Count the lines of the material below that contain the string "bottom", treating case as significant, and reply with the number alone.

* Data to use *
%%

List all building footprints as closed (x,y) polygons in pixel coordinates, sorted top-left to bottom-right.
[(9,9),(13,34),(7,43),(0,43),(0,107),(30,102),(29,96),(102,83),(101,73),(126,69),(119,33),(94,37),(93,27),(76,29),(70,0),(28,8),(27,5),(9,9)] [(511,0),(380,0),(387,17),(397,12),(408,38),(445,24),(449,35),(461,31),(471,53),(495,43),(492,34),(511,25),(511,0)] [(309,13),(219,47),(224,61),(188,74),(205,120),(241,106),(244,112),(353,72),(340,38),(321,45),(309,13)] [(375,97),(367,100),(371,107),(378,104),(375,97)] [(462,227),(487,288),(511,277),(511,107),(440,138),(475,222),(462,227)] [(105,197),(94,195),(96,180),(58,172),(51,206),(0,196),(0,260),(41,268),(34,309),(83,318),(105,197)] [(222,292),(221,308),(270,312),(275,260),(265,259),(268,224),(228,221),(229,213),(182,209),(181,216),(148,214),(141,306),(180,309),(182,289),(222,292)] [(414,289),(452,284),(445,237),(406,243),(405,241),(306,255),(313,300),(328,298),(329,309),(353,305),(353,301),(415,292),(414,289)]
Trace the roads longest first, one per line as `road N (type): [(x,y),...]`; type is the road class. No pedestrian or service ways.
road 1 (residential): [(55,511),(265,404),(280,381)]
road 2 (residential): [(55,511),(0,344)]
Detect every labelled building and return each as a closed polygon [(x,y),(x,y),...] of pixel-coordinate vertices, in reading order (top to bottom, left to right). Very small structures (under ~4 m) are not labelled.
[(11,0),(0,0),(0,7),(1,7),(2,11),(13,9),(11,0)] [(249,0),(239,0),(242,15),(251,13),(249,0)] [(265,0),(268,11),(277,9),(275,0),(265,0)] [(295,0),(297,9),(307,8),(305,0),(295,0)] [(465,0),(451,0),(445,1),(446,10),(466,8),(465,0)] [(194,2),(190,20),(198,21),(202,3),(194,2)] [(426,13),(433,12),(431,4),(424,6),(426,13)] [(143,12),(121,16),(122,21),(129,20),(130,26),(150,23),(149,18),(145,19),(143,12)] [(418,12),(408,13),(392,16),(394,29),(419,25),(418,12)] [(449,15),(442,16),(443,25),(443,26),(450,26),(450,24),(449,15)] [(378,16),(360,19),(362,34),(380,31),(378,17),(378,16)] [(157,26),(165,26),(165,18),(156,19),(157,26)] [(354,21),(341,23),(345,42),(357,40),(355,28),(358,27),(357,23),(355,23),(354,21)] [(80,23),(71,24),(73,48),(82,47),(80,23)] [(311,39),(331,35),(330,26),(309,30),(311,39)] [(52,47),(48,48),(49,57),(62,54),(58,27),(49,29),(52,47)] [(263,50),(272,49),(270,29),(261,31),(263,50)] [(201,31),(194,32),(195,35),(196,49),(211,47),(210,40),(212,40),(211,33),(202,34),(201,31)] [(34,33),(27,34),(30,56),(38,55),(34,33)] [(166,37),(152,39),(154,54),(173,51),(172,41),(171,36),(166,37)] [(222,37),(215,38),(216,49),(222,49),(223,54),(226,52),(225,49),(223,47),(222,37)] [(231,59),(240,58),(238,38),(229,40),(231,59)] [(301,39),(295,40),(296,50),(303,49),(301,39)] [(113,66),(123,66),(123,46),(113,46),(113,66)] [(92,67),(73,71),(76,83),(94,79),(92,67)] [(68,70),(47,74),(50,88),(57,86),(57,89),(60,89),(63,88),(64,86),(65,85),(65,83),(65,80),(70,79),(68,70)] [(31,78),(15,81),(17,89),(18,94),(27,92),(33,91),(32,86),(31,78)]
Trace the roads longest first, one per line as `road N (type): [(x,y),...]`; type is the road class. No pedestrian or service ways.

%%

* Problem solution *
2